===== Dataset extract =====
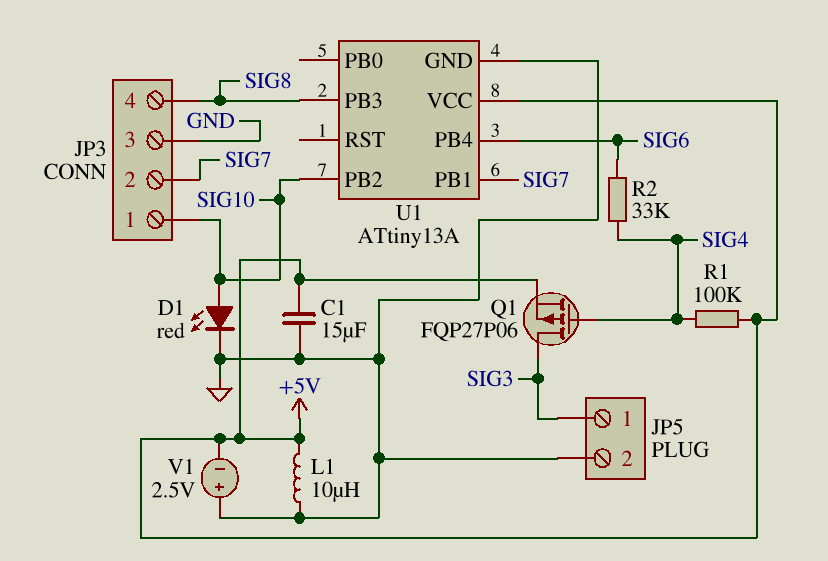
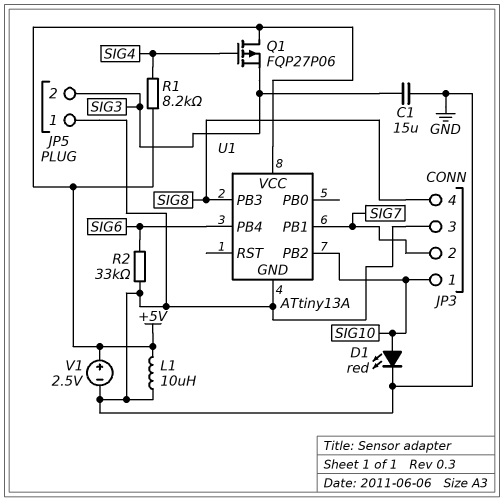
C1: 15uF (+5V, GND) -> 15uF (GND, SIG3)
JP5 pin 1: SIG3 -> GND
JP5 pin 2: GND -> SIG3
Q1: PMOS FQP27P06 (G SIG4, D SIG3, S +5V) -> PMOS FQP27P06 (G SIG4, D +5V, S SIG3)
R1: 100k (+5V, SIG4) -> 8.2k (+5V, SIG4)
R2: 33k (SIG4, SIG6) -> 33k (GND, SIG6)
V1: 2.5V (plus GND, minus +5V) -> 2.5V (plus +5V, minus GND)

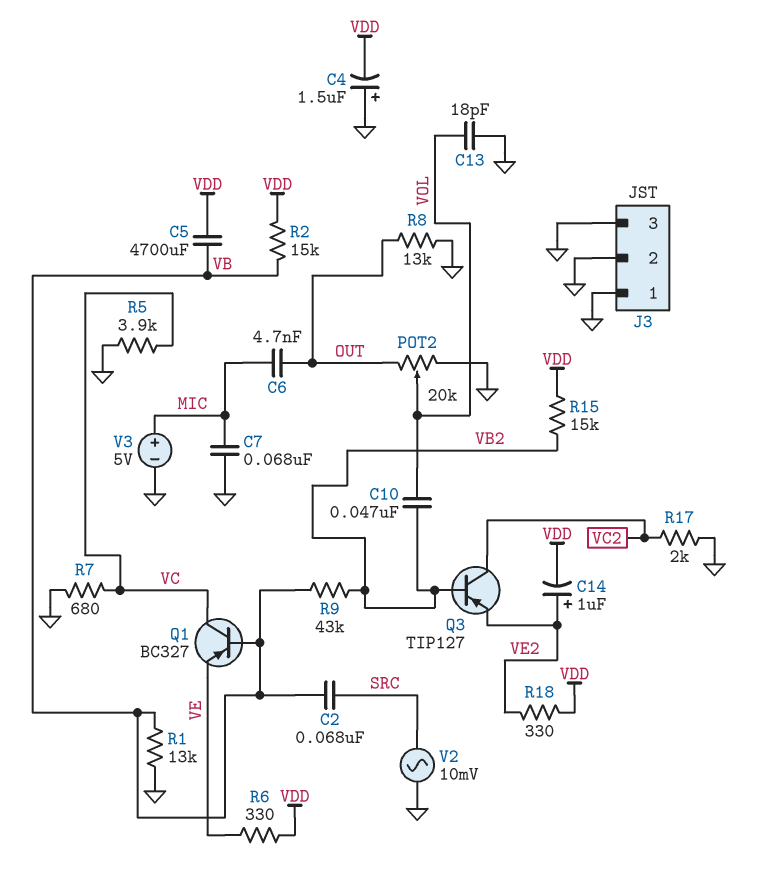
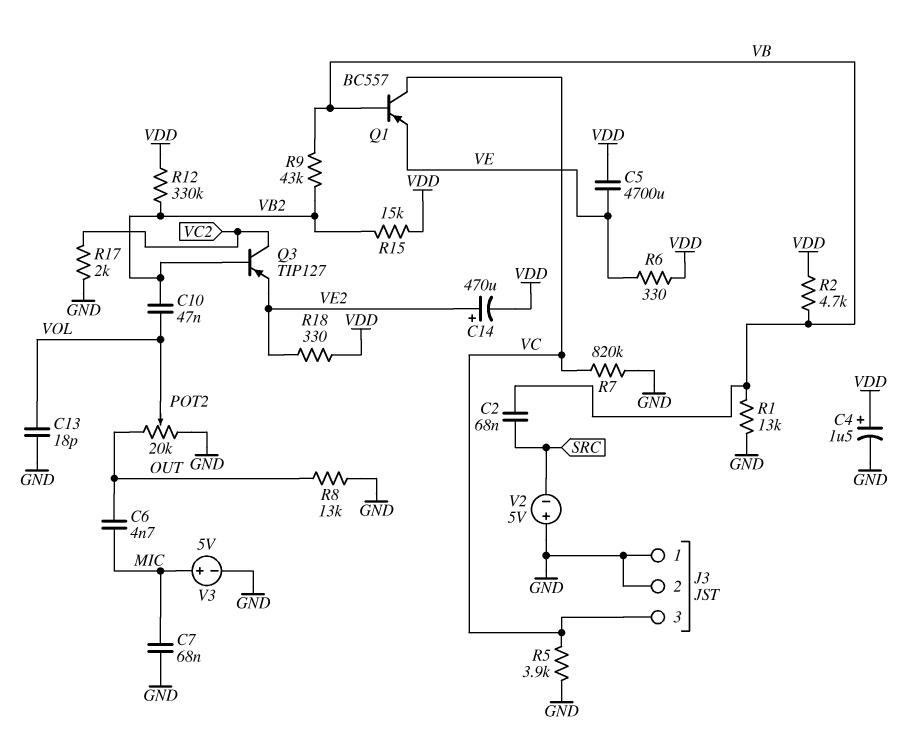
C4: 1.5uF (plus GND, minus VDD) -> 1.5uF (plus VDD, minus GND)
C5: 4700uF (VB, VDD) -> 4700uF (VDD, VE)
C14: 1uF (plus VE2, minus VDD) -> 470uF (plus VE2, minus VDD)
J3 pin 3: GND -> VC
Q1: PNP BC327 (B VB, C VC, E VE) -> PNP BC557 (B VB, C VC, E VE)
R2: 15k (VB, VDD) -> 4.7k (VB, VDD)
R7: 680 (GND, VC) -> 820k (GND, VC)
R12: none -> 330k (VB2, VDD)
V2: AC 10mV (GND, SRC) -> 5V (plus GND, minus SRC)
=====
→ What you should do: Please transcribe all of the entries exactly and omit any picture they hold.

→ Answer to the problem:
C1: 15uF (+5V, GND) -> 15uF (GND, SIG3)
JP5 pin 1: SIG3 -> GND
JP5 pin 2: GND -> SIG3
Q1: PMOS FQP27P06 (G SIG4, D SIG3, S +5V) -> PMOS FQP27P06 (G SIG4, D +5V, S SIG3)
R1: 100k (+5V, SIG4) -> 8.2k (+5V, SIG4)
R2: 33k (SIG4, SIG6) -> 33k (GND, SIG6)
V1: 2.5V (plus GND, minus +5V) -> 2.5V (plus +5V, minus GND)

C4: 1.5uF (plus GND, minus VDD) -> 1.5uF (plus VDD, minus GND)
C5: 4700uF (VB, VDD) -> 4700uF (VDD, VE)
C14: 1uF (plus VE2, minus VDD) -> 470uF (plus VE2, minus VDD)
J3 pin 3: GND -> VC
Q1: PNP BC327 (B VB, C VC, E VE) -> PNP BC557 (B VB, C VC, E VE)
R2: 15k (VB, VDD) -> 4.7k (VB, VDD)
R7: 680 (GND, VC) -> 820k (GND, VC)
R12: none -> 330k (VB2, VDD)
V2: AC 10mV (GND, SRC) -> 5V (plus GND, minus SRC)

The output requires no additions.